• Task description
Find the lines of the listing that contain the string "diode", and return them.

• Records supplied
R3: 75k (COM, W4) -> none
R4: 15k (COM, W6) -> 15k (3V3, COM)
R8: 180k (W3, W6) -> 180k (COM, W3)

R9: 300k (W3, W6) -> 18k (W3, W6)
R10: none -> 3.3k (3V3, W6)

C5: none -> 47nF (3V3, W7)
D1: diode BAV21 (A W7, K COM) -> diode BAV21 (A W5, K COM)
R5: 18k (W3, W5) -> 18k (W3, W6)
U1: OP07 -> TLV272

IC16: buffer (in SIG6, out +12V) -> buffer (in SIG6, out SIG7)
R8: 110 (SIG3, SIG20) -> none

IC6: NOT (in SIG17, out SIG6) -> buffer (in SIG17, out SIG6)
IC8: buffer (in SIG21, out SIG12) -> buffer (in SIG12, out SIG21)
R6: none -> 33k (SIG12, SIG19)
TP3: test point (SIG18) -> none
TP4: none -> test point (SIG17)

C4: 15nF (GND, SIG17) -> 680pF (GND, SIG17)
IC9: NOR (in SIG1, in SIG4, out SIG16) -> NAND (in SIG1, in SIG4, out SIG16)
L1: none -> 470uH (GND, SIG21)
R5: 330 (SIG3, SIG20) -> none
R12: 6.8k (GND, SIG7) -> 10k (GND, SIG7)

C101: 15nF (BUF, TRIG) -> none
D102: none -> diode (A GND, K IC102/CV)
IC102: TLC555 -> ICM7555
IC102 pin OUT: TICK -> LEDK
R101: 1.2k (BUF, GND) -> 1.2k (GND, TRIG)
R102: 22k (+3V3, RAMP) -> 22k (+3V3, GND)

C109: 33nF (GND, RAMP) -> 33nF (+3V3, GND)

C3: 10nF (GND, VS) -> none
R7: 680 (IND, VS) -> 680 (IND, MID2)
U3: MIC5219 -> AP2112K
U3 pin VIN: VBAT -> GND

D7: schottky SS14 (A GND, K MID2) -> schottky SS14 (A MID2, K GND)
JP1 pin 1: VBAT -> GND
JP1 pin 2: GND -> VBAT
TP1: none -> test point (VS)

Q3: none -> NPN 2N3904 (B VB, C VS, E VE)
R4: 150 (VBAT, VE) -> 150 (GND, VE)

• Task result
D1: diode BAV21 (A W7, K COM) -> diode BAV21 (A W5, K COM)
D102: none -> diode (A GND, K IC102/CV)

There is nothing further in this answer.